»»
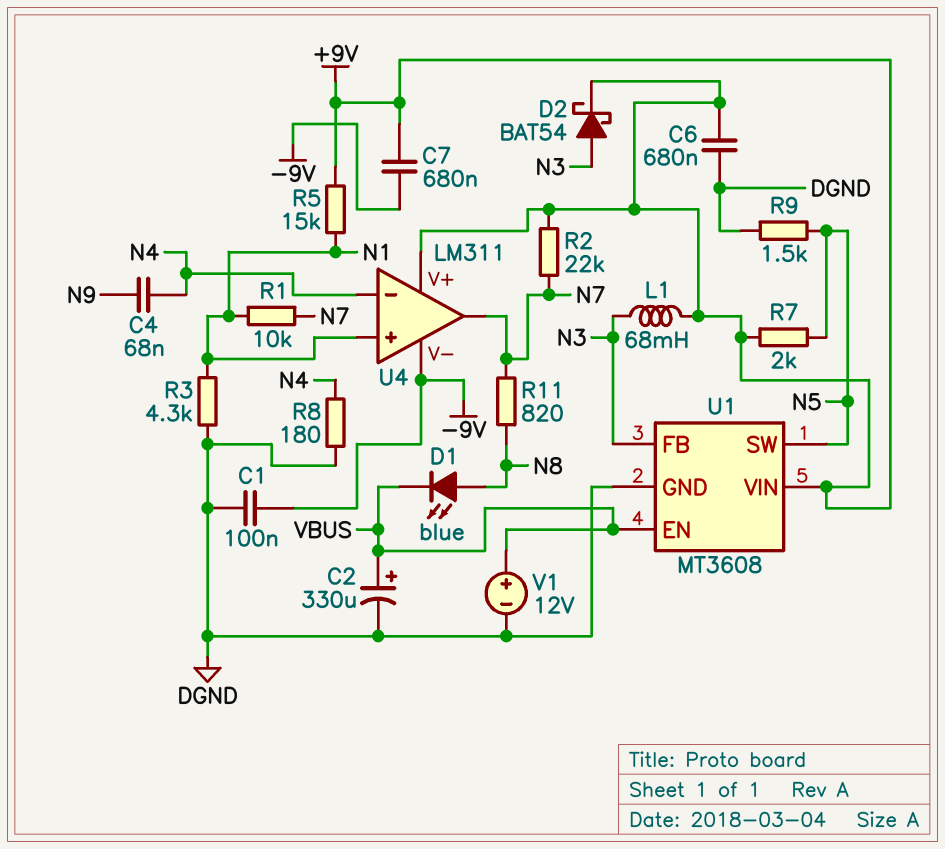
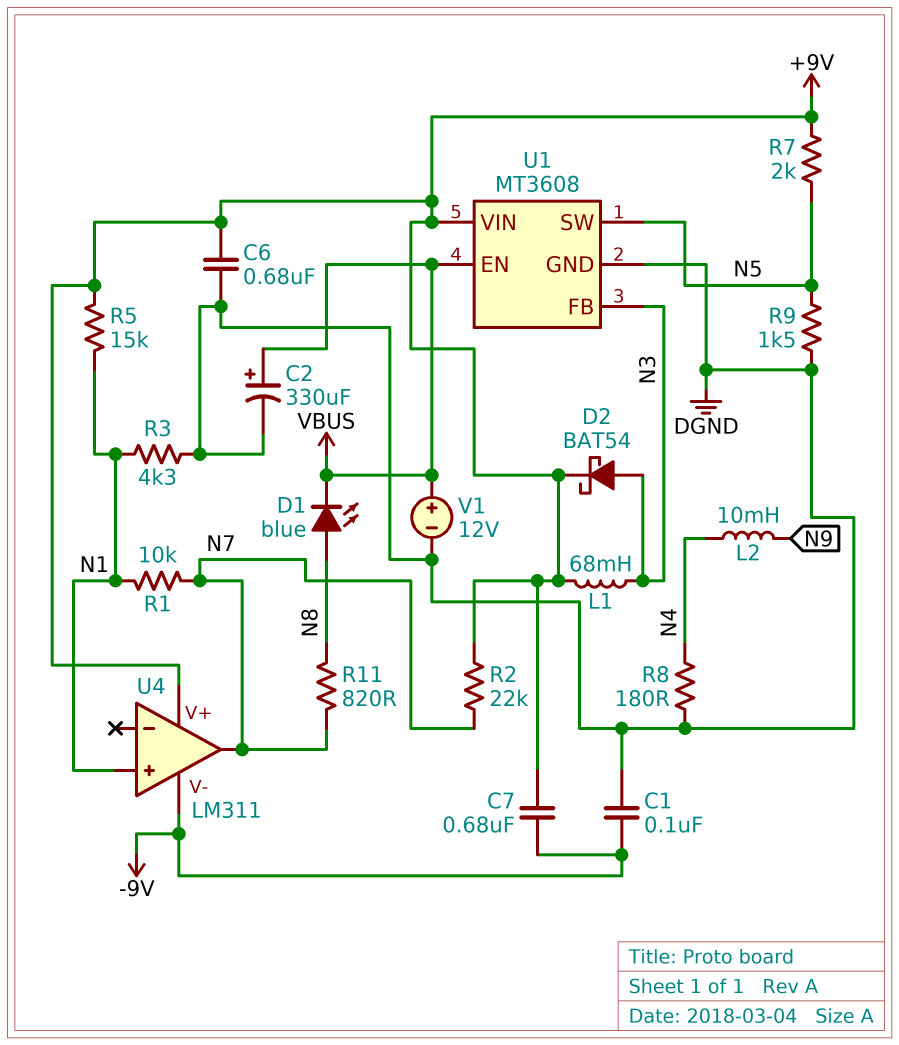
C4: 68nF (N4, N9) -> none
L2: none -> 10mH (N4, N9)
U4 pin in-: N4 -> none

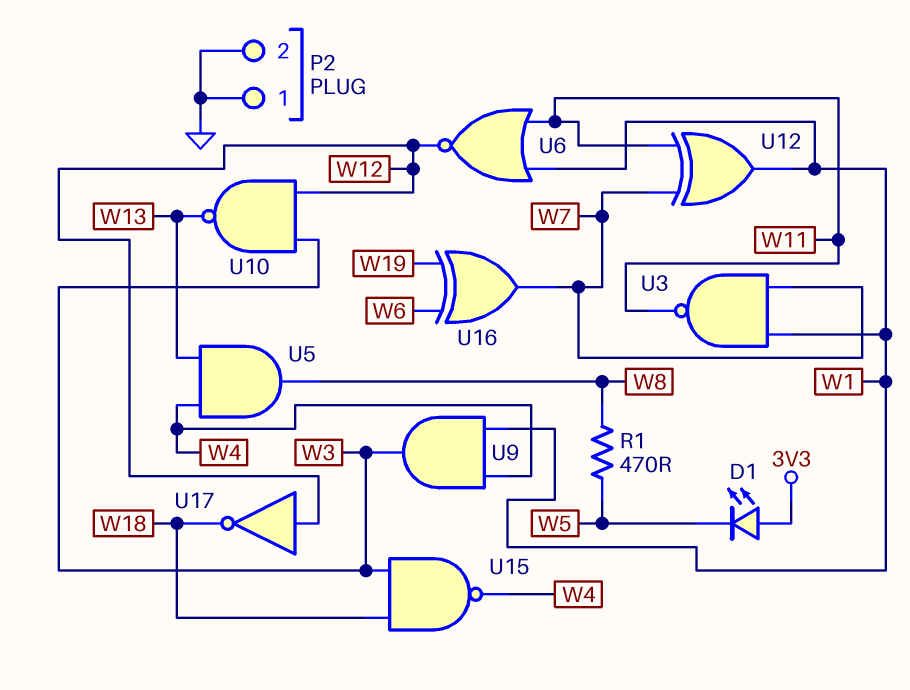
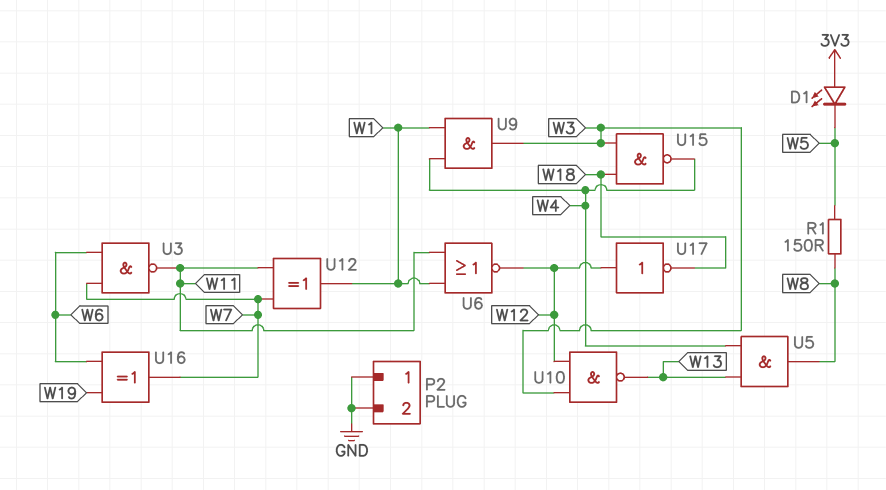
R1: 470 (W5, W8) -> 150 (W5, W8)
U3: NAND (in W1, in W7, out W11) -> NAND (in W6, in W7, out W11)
««
* **Task requirements**
Write everything in the records out exactly, apart from the pictures.

* **Output for this exercise**
C4: 68nF (N4, N9) -> none
L2: none -> 10mH (N4, N9)
U4 pin in-: N4 -> none

R1: 470 (W5, W8) -> 150 (W5, W8)
U3: NAND (in W1, in W7, out W11) -> NAND (in W6, in W7, out W11)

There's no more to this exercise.